Object change listings:
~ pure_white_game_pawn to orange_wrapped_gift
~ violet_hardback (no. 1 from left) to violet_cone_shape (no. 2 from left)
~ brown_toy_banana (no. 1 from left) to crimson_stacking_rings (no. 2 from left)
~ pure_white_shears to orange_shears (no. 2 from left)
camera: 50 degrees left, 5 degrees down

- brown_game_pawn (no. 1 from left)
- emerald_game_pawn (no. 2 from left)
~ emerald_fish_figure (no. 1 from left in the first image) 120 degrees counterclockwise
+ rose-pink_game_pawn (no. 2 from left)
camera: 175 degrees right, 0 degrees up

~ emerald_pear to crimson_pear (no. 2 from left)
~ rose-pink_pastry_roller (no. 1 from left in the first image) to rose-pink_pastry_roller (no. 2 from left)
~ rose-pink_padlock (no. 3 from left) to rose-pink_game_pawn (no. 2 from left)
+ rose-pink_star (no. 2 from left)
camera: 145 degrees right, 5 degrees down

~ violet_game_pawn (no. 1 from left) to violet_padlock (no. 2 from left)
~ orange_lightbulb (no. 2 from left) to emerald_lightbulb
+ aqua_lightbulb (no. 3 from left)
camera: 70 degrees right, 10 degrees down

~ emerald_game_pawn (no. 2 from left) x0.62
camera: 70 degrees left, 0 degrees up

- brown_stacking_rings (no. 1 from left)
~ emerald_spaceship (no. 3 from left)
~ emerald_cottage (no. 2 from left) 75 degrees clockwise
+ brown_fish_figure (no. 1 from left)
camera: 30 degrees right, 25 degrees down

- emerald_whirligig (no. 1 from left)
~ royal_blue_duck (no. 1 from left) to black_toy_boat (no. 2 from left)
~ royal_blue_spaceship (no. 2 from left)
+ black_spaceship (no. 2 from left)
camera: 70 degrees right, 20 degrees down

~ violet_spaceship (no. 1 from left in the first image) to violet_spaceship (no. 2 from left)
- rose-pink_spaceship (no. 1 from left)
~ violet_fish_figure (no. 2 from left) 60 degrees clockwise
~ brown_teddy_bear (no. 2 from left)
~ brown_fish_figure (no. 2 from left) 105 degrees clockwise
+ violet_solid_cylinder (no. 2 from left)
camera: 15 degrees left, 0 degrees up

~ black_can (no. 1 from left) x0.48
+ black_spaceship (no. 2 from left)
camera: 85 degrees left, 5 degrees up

## Task brief
All records above need to be set down again exactly as written.

## Task response
~ pure_white_game_pawn to orange_wrapped_gift
~ violet_hardback (no. 1 from left) to violet_cone_shape (no. 2 from left)
~ brown_toy_banana (no. 1 from left) to crimson_stacking_rings (no. 2 from left)
~ pure_white_shears to orange_shears (no. 2 from left)
camera: 50 degrees left, 5 degrees down

- brown_game_pawn (no. 1 from left)
- emerald_game_pawn (no. 2 from left)
~ emerald_fish_figure (no. 1 from left in the first image) 120 degrees counterclockwise
+ rose-pink_game_pawn (no. 2 from left)
camera: 175 degrees right, 0 degrees up

~ emerald_pear to crimson_pear (no. 2 from left)
~ rose-pink_pastry_roller (no. 1 from left in the first image) to rose-pink_pastry_roller (no. 2 from left)
~ rose-pink_padlock (no. 3 from left) to rose-pink_game_pawn (no. 2 from left)
+ rose-pink_star (no. 2 from left)
camera: 145 degrees right, 5 degrees down

~ violet_game_pawn (no. 1 from left) to violet_padlock (no. 2 from left)
~ orange_lightbulb (no. 2 from left) to emerald_lightbulb
+ aqua_lightbulb (no. 3 from left)
camera: 70 degrees right, 10 degrees down

~ emerald_game_pawn (no. 2 from left) x0.62
camera: 70 degrees left, 0 degrees up

- brown_stacking_rings (no. 1 from left)
~ emerald_spaceship (no. 3 from left)
~ emerald_cottage (no. 2 from left) 75 degrees clockwise
+ brown_fish_figure (no. 1 from left)
camera: 30 degrees right, 25 degrees down

- emerald_whirligig (no. 1 from left)
~ royal_blue_duck (no. 1 from left) to black_toy_boat (no. 2 from left)
~ royal_blue_spaceship (no. 2 from left)
+ black_spaceship (no. 2 from left)
camera: 70 degrees right, 20 degrees down

~ violet_spaceship (no. 1 from left in the first image) to violet_spaceship (no. 2 from left)
- rose-pink_spaceship (no. 1 from left)
~ violet_fish_figure (no. 2 from left) 60 degrees clockwise
~ brown_teddy_bear (no. 2 from left)
~ brown_fish_figure (no. 2 from left) 105 degrees clockwise
+ violet_solid_cylinder (no. 2 from left)
camera: 15 degrees left, 0 degrees up

~ black_can (no. 1 from left) x0.48
+ black_spaceship (no. 2 from left)
camera: 85 degrees left, 5 degrees up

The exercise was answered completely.